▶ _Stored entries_
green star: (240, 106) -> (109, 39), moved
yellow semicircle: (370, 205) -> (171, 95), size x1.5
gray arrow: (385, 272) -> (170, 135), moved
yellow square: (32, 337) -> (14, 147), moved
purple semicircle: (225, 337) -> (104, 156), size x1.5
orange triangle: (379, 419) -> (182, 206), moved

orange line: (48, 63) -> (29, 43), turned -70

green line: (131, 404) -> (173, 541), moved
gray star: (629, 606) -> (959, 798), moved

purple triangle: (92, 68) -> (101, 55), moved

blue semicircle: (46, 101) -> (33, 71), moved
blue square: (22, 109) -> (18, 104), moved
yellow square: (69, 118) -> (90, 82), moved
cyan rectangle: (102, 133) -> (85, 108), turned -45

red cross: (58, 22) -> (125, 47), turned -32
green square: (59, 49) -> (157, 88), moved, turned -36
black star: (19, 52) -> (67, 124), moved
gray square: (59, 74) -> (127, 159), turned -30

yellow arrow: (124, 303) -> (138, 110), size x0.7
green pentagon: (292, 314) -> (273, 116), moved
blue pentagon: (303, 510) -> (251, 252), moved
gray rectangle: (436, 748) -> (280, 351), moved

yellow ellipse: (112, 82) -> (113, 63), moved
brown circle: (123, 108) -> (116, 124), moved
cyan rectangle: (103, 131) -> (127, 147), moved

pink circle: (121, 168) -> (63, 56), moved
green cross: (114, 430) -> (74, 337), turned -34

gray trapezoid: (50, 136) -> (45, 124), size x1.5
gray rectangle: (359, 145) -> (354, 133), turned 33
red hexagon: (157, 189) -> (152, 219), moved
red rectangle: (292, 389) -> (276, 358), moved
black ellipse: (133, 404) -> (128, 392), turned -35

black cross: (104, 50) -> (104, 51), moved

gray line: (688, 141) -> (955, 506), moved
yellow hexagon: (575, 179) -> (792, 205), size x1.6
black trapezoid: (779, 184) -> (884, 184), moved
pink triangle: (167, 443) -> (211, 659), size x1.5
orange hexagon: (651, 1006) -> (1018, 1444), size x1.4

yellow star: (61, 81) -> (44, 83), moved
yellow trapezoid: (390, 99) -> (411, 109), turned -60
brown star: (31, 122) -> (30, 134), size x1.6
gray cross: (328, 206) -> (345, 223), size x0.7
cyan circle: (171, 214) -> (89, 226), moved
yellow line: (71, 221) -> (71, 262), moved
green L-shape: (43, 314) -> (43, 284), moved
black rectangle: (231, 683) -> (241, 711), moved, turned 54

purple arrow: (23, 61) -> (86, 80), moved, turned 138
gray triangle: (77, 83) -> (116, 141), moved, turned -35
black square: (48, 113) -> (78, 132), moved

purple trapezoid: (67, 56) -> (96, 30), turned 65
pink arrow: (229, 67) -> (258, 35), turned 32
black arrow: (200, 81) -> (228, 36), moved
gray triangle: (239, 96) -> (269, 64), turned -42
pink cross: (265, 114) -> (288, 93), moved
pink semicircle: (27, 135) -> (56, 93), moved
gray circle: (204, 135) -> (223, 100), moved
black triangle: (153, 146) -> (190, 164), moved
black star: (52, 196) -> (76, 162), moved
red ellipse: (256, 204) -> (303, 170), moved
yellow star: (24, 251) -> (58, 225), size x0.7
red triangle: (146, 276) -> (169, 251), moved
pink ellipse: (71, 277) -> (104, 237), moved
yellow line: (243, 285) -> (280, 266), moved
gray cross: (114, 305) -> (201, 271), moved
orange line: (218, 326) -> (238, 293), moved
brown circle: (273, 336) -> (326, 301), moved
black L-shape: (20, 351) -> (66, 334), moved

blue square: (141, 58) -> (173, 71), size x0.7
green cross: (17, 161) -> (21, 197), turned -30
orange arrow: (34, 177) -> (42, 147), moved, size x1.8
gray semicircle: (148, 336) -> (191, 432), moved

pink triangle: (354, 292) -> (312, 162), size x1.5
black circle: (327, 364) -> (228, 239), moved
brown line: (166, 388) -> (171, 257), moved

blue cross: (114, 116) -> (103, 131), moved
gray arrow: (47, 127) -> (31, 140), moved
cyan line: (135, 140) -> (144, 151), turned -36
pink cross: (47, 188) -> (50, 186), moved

▶ _Your task_
From the data above, output only the lines between the line containing "blue pentagon: (303, 510)" and the line containing "gray cross: (328, 206)", inclusive, exactly as written.

▶ _Response to the task_
blue pentagon: (303, 510) -> (251, 252), moved
gray rectangle: (436, 748) -> (280, 351), moved

yellow ellipse: (112, 82) -> (113, 63), moved
brown circle: (123, 108) -> (116, 124), moved
cyan rectangle: (103, 131) -> (127, 147), moved

pink circle: (121, 168) -> (63, 56), moved
green cross: (114, 430) -> (74, 337), turned -34

gray trapezoid: (50, 136) -> (45, 124), size x1.5
gray rectangle: (359, 145) -> (354, 133), turned 33
red hexagon: (157, 189) -> (152, 219), moved
red rectangle: (292, 389) -> (276, 358), moved
black ellipse: (133, 404) -> (128, 392), turned -35

black cross: (104, 50) -> (104, 51), moved

gray line: (688, 141) -> (955, 506), moved
yellow hexagon: (575, 179) -> (792, 205), size x1.6
black trapezoid: (779, 184) -> (884, 184), moved
pink triangle: (167, 443) -> (211, 659), size x1.5
orange hexagon: (651, 1006) -> (1018, 1444), size x1.4

yellow star: (61, 81) -> (44, 83), moved
yellow trapezoid: (390, 99) -> (411, 109), turned -60
brown star: (31, 122) -> (30, 134), size x1.6
gray cross: (328, 206) -> (345, 223), size x0.7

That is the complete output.